HOW TO COMPLETE THIS TASK
Copy only those lines which run from the line containing "blue pan: 8 -> 9" to the end of the entries below, both inclusive, exactly as written and with no pictures.

Image-based object counting data:
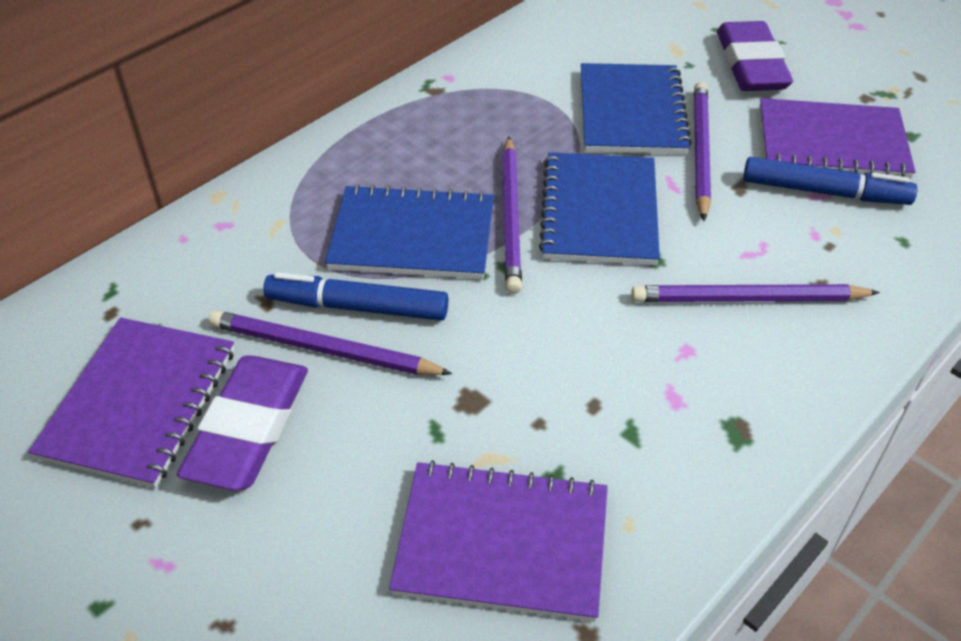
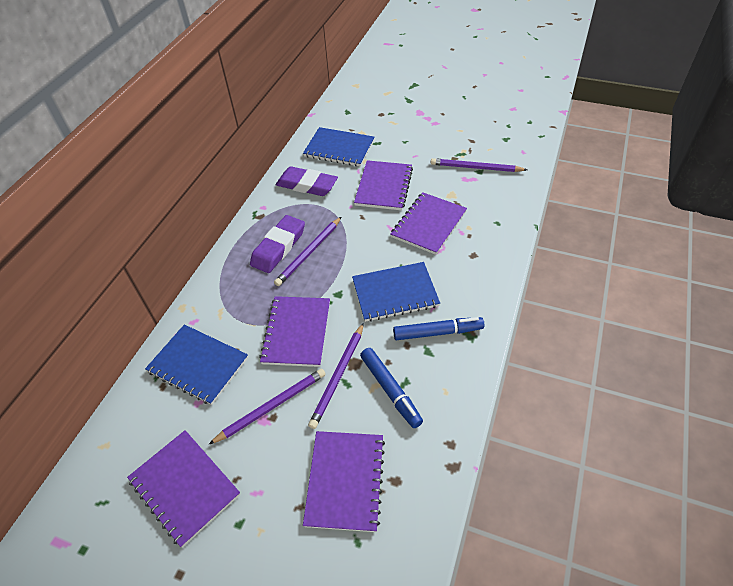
purple notebook: 3 -> 5

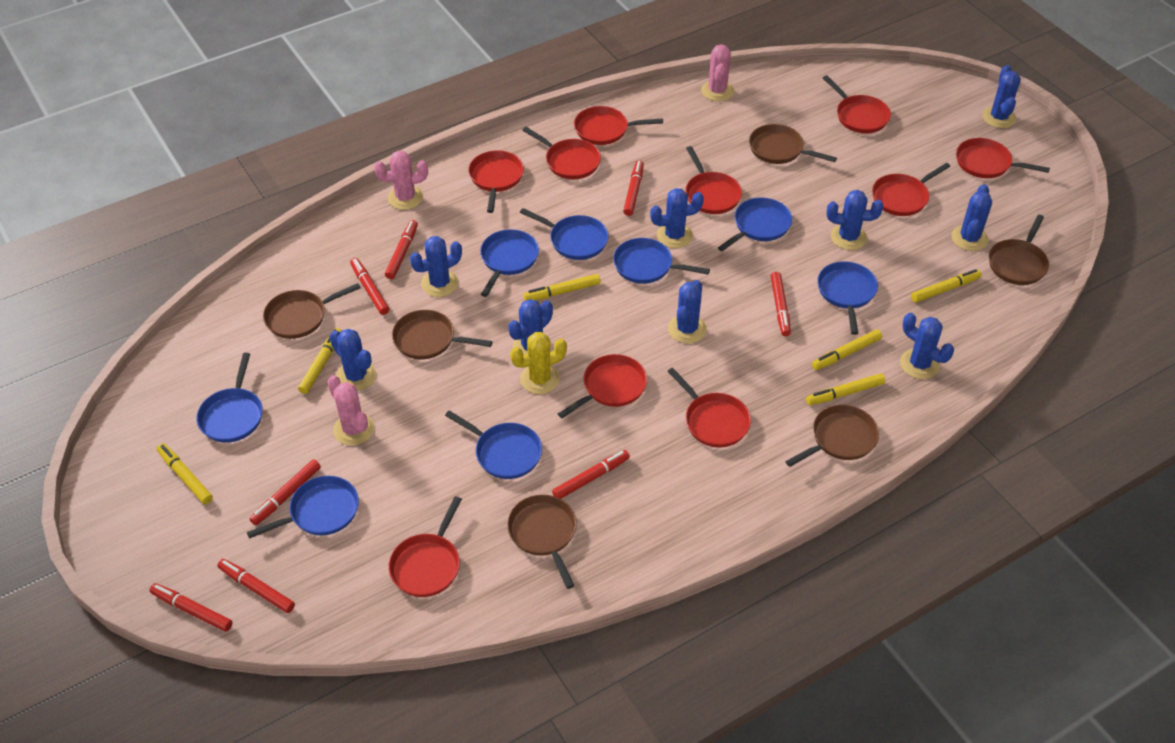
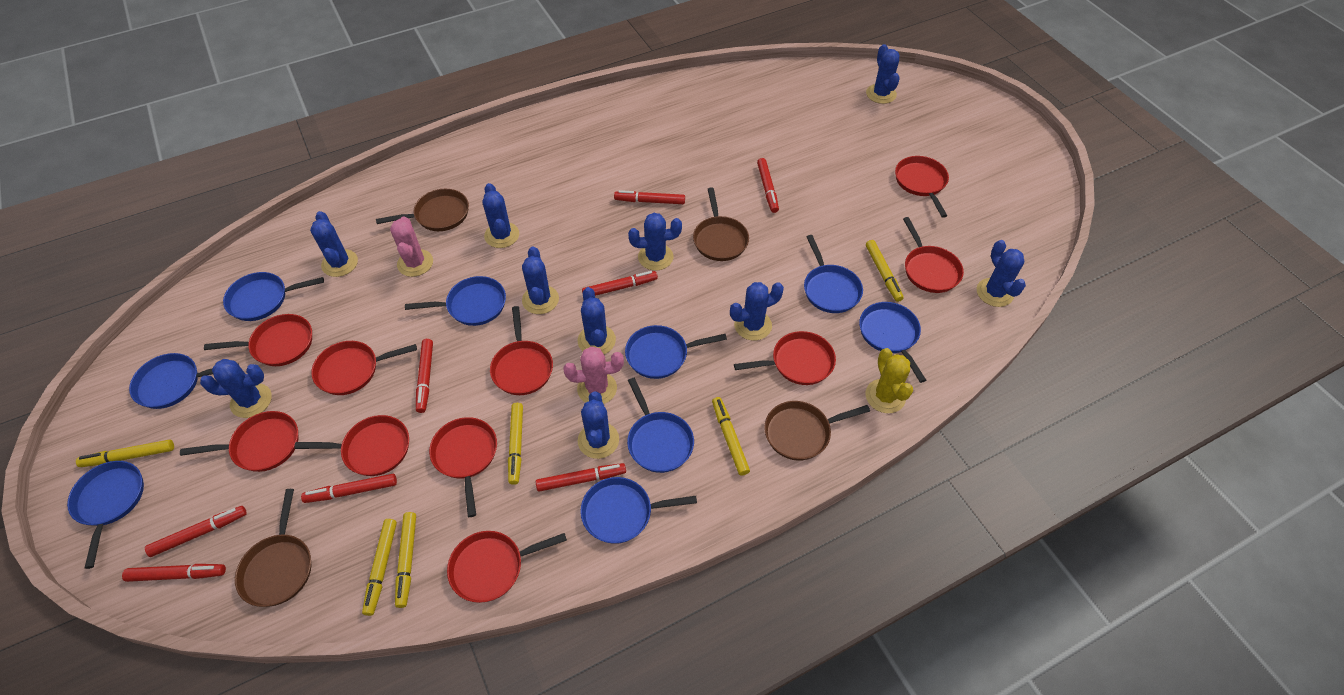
blue cactus: 9 -> 10
blue pan: 8 -> 9
brown pan: 6 -> 4
pink cactus: 3 -> 2

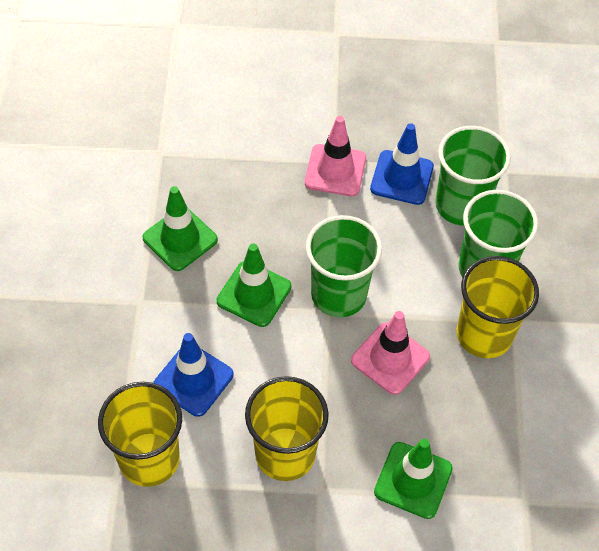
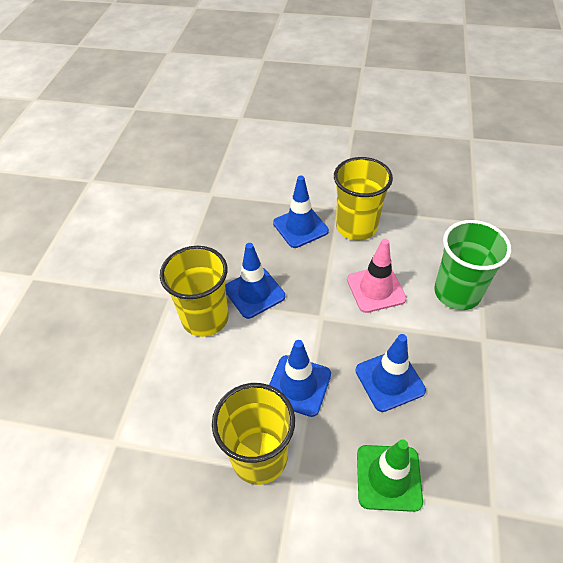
blue traffic cone: 2 -> 4
green cup: 3 -> 1
green traffic cone: 3 -> 1
pink traffic cone: 2 -> 1

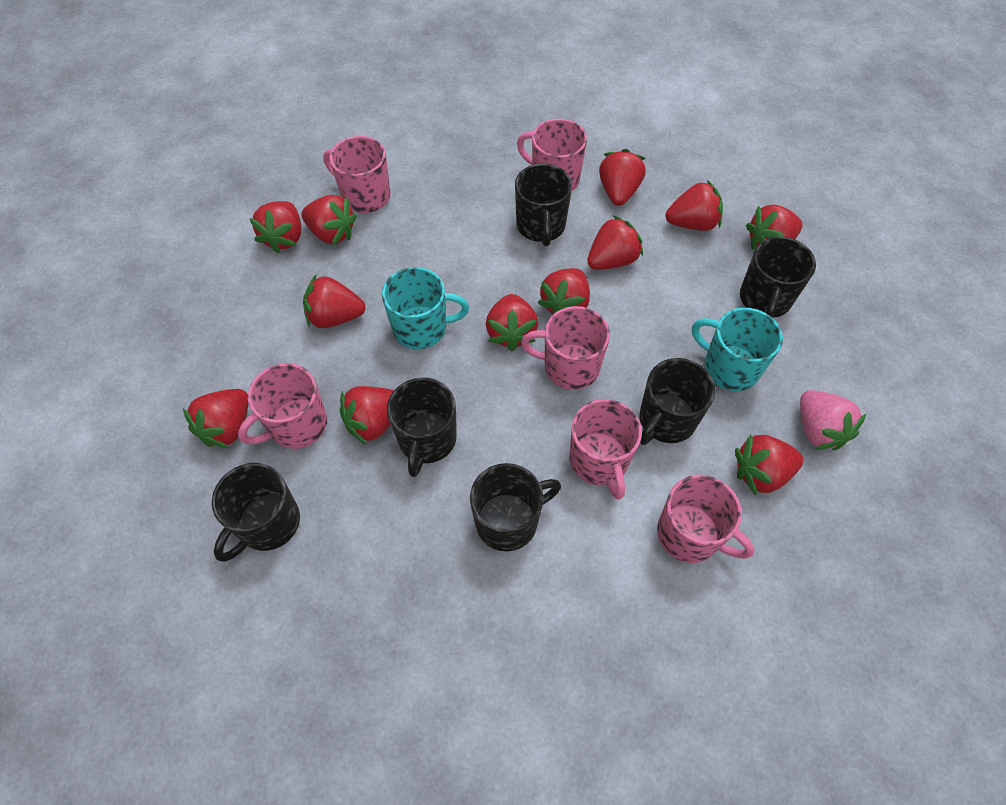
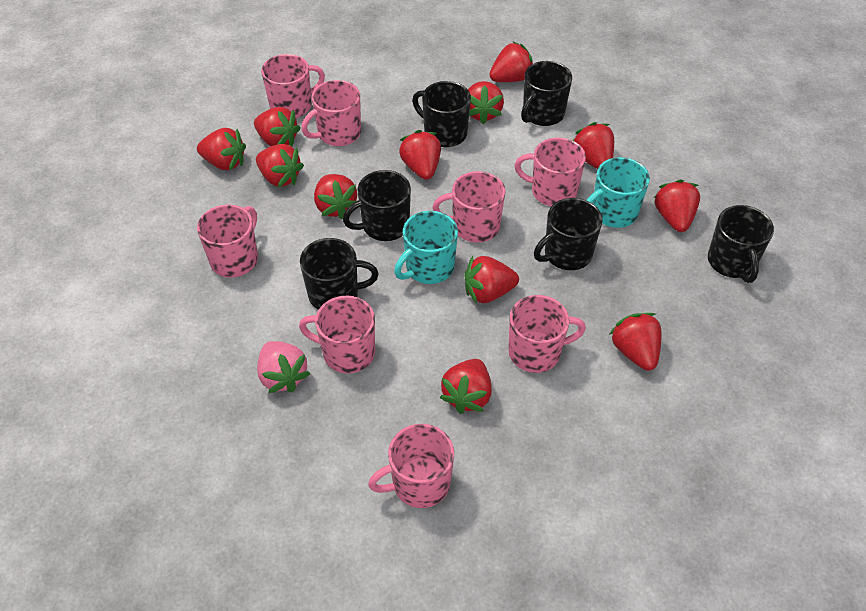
pink mug: 6 -> 8

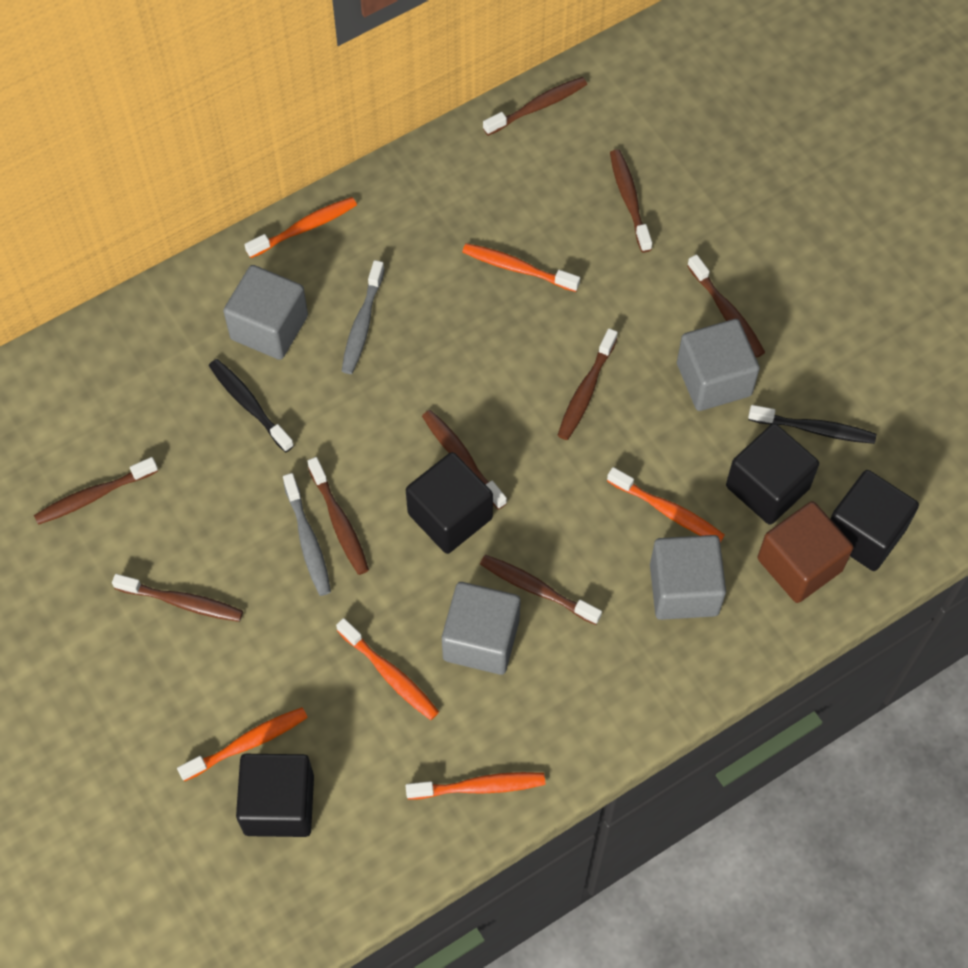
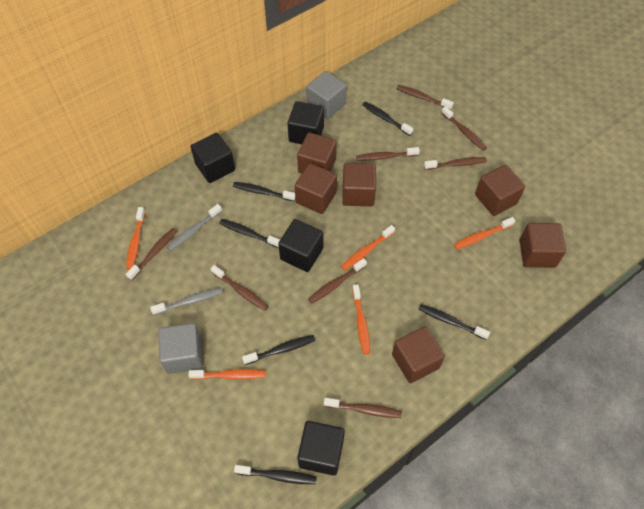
black toothbrush: 2 -> 6
brown cube: 1 -> 6
brown toothbrush: 9 -> 8
grey cube: 4 -> 2
orange toothbrush: 6 -> 5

RESPONSE BELOW
blue pan: 8 -> 9
brown pan: 6 -> 4
pink cactus: 3 -> 2

blue traffic cone: 2 -> 4
green cup: 3 -> 1
green traffic cone: 3 -> 1
pink traffic cone: 2 -> 1

pink mug: 6 -> 8

black toothbrush: 2 -> 6
brown cube: 1 -> 6
brown toothbrush: 9 -> 8
grey cube: 4 -> 2
orange toothbrush: 6 -> 5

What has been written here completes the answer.